▶ **WHAT THIS TASK INVOLVES**
Transcribe exactly every line from the one containing "white plate E4:F4" down to the final line of the listing below, including both, and leave out the rest.

▶ **RECORDED INFORMATION**
----------

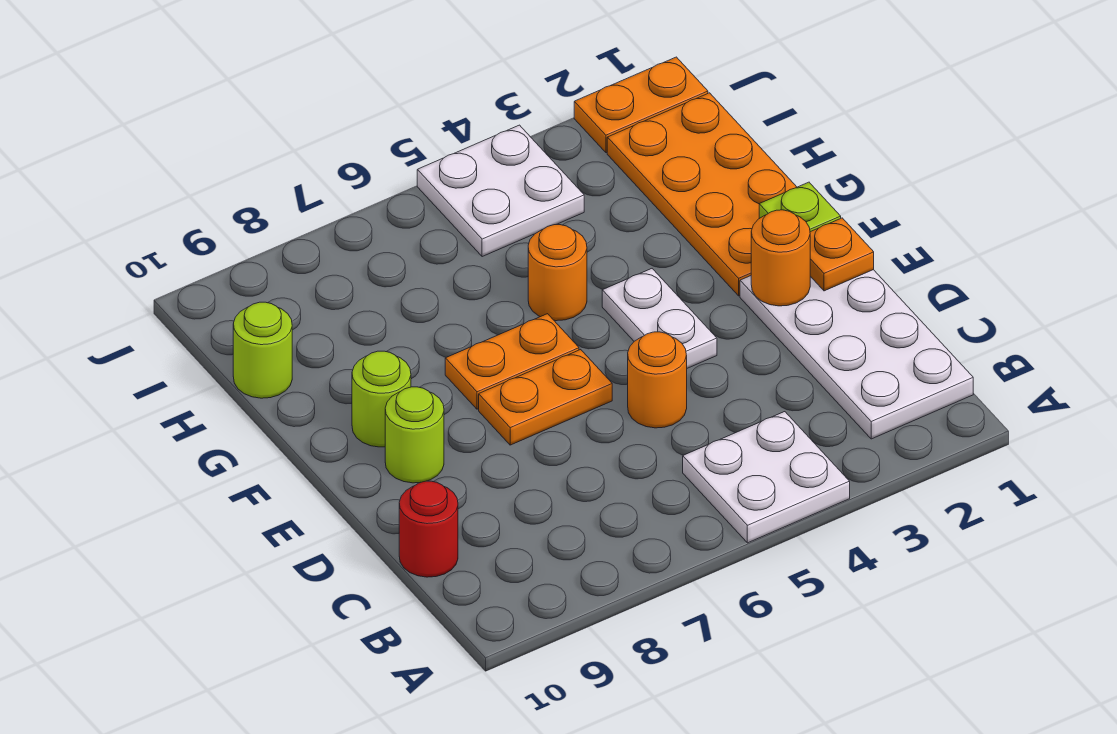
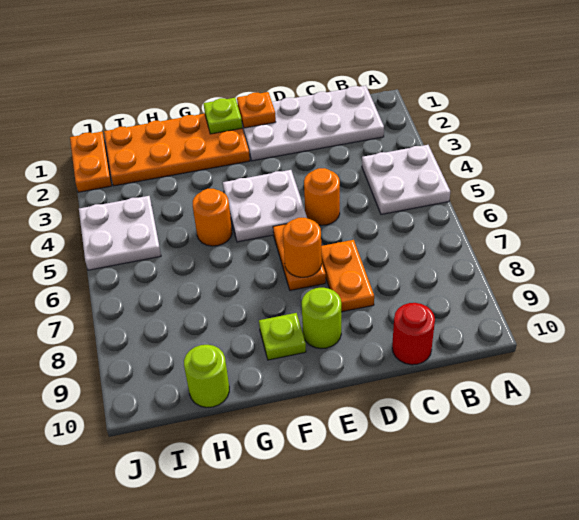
orange round brick E2 level 2 -> orange round brick E7 level 2
white plate E4:F4 level 1 -> white plate E4:F5 level 1
orange plate F6:F7 level 1 -> orange plate D7:D8 level 1
lime round brick F9 level 1 -> lime plate F9 level 1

----------

▶ **YOUR RESPONSE**
white plate E4:F4 level 1 -> white plate E4:F5 level 1
orange plate F6:F7 level 1 -> orange plate D7:D8 level 1
lime round brick F9 level 1 -> lime plate F9 level 1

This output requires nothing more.